■ PROMPT
Would you repeat exactly the part of the listing below that runs from the line containing "U101: NOR 74LS02" down to the line containing "L101: 100mH (+15V, W20) -> none", inclusive, and nothing else?

"""

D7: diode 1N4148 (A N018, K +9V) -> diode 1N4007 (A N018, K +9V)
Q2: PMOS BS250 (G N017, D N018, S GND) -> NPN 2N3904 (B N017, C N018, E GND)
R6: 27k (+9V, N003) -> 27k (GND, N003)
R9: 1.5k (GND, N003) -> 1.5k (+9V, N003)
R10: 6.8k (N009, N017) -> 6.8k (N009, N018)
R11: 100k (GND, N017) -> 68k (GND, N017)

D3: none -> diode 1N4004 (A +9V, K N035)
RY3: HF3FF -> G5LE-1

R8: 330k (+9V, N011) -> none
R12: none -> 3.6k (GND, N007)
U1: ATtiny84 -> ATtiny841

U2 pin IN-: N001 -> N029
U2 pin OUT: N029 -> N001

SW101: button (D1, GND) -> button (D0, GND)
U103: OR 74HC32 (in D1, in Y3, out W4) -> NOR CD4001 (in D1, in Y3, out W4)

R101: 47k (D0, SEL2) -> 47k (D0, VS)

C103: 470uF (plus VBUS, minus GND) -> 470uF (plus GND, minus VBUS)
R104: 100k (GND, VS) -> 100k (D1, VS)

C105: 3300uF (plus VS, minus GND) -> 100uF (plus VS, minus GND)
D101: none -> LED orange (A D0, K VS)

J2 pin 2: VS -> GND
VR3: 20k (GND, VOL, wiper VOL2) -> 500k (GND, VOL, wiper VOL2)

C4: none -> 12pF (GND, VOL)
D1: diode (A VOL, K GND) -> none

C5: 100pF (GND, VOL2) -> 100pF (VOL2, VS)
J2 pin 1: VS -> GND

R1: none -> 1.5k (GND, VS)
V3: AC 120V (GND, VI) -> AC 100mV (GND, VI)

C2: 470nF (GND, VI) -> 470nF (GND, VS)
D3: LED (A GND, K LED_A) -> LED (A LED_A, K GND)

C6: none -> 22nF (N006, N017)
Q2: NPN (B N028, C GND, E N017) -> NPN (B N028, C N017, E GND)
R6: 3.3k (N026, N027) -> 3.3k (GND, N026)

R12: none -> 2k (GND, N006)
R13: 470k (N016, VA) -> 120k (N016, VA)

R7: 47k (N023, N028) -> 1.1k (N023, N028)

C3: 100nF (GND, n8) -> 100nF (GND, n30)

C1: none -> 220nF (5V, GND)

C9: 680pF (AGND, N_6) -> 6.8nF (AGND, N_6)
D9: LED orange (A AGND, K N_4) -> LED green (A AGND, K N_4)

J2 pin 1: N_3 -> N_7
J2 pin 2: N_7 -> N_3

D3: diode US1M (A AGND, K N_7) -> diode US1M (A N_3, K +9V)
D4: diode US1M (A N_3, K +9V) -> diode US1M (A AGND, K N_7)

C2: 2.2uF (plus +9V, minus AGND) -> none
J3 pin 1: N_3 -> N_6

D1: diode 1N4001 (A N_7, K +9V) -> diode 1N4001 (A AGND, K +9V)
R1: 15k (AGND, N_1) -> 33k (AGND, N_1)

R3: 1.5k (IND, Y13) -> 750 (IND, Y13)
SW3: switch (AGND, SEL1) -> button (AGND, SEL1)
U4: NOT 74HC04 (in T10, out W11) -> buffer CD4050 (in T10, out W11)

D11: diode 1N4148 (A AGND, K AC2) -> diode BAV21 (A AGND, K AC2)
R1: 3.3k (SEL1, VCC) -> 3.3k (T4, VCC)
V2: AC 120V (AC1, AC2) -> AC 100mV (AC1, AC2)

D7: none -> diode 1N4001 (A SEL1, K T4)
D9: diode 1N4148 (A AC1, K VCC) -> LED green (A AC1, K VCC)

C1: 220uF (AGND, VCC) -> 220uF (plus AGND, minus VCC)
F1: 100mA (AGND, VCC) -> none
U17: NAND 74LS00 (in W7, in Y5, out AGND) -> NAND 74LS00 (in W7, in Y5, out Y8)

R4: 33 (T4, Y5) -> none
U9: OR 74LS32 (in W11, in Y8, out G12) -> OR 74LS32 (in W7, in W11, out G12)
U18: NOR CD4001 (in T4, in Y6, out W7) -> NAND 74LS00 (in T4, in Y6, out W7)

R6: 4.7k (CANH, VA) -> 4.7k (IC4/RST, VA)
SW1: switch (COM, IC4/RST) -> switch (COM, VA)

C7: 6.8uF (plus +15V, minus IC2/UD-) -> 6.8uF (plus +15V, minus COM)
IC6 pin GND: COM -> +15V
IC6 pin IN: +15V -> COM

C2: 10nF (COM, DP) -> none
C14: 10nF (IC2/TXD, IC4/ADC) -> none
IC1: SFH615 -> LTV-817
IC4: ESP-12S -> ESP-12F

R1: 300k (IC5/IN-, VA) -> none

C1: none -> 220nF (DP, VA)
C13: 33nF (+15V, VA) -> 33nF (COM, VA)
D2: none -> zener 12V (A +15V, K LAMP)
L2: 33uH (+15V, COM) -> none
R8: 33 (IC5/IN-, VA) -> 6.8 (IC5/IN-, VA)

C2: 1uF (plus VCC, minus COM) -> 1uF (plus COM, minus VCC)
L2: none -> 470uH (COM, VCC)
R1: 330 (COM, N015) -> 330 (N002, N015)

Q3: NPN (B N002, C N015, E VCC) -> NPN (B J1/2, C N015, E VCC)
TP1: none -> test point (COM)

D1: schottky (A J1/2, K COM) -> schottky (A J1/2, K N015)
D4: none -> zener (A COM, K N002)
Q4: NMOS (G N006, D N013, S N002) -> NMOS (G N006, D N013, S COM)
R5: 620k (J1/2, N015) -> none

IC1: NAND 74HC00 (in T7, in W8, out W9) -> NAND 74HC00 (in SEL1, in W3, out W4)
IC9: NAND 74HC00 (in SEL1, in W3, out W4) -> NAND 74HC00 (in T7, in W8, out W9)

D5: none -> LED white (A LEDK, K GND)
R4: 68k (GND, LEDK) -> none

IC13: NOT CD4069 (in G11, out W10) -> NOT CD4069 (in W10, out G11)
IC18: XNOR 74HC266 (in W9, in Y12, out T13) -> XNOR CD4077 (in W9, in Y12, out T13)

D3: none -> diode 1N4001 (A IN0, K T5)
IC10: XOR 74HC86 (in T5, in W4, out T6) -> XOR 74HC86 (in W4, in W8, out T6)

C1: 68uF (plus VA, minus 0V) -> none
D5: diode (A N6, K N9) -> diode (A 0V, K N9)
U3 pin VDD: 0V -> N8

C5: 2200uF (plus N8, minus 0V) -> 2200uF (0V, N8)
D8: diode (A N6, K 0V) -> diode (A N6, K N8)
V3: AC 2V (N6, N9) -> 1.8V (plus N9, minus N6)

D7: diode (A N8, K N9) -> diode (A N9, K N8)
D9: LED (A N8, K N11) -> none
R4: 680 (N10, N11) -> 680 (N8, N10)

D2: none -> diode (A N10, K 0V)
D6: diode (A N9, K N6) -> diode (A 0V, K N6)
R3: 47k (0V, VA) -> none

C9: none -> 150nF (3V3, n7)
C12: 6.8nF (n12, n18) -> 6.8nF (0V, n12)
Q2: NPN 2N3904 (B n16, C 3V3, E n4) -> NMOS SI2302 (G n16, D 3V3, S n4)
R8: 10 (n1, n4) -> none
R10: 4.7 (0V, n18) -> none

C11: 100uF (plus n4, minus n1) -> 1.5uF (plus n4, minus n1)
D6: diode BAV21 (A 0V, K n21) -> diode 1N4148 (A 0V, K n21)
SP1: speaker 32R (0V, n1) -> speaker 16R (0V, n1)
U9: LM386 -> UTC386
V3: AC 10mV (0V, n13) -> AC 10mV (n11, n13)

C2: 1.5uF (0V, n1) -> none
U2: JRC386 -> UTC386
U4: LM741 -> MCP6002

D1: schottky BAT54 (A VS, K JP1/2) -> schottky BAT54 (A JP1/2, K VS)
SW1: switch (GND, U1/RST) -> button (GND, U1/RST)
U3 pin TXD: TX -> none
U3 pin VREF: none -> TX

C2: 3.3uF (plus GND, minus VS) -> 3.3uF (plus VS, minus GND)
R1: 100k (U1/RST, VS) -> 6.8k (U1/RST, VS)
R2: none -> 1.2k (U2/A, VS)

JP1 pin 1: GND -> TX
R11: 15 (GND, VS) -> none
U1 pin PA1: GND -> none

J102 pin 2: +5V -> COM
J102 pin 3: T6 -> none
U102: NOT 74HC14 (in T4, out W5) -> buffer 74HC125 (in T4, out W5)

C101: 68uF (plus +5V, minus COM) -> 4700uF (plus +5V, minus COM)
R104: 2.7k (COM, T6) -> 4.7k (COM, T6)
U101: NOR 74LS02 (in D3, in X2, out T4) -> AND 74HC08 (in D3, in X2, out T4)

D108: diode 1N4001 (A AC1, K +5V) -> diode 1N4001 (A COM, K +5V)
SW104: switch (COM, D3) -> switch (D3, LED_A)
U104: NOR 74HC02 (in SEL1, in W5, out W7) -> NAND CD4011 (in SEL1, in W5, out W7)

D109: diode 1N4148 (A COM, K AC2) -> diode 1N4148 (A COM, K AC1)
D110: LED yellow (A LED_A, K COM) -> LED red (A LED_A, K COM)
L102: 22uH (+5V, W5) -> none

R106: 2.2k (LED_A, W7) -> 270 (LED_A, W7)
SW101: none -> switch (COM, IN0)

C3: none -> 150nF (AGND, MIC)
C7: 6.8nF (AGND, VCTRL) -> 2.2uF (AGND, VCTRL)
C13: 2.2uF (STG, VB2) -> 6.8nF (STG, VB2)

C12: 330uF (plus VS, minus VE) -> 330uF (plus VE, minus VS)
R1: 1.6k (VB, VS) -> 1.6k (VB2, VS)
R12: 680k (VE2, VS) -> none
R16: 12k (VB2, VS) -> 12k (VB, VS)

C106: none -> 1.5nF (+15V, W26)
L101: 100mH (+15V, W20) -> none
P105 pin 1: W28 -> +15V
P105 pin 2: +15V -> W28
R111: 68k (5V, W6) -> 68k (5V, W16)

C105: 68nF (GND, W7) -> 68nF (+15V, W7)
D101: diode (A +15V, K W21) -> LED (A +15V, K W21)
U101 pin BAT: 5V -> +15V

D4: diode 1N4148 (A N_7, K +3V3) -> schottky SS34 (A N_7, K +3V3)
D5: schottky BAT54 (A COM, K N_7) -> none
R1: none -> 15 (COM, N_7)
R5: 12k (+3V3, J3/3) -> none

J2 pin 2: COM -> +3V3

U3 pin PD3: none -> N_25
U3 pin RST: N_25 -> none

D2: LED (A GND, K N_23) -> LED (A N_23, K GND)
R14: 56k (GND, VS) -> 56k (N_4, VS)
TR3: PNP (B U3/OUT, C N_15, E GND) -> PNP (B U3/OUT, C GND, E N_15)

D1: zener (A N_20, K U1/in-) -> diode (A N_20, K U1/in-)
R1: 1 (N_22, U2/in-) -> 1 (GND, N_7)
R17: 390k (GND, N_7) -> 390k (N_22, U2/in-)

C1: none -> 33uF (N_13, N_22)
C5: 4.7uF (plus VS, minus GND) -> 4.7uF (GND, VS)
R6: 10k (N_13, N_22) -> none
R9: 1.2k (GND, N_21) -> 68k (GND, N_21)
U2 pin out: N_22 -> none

"""

■ WRITTEN SOLUTION
U101: NOR 74LS02 (in D3, in X2, out T4) -> AND 74HC08 (in D3, in X2, out T4)

D108: diode 1N4001 (A AC1, K +5V) -> diode 1N4001 (A COM, K +5V)
SW104: switch (COM, D3) -> switch (D3, LED_A)
U104: NOR 74HC02 (in SEL1, in W5, out W7) -> NAND CD4011 (in SEL1, in W5, out W7)

D109: diode 1N4148 (A COM, K AC2) -> diode 1N4148 (A COM, K AC1)
D110: LED yellow (A LED_A, K COM) -> LED red (A LED_A, K COM)
L102: 22uH (+5V, W5) -> none

R106: 2.2k (LED_A, W7) -> 270 (LED_A, W7)
SW101: none -> switch (COM, IN0)

C3: none -> 150nF (AGND, MIC)
C7: 6.8nF (AGND, VCTRL) -> 2.2uF (AGND, VCTRL)
C13: 2.2uF (STG, VB2) -> 6.8nF (STG, VB2)

C12: 330uF (plus VS, minus VE) -> 330uF (plus VE, minus VS)
R1: 1.6k (VB, VS) -> 1.6k (VB2, VS)
R12: 680k (VE2, VS) -> none
R16: 12k (VB2, VS) -> 12k (VB, VS)

C106: none -> 1.5nF (+15V, W26)
L101: 100mH (+15V, W20) -> none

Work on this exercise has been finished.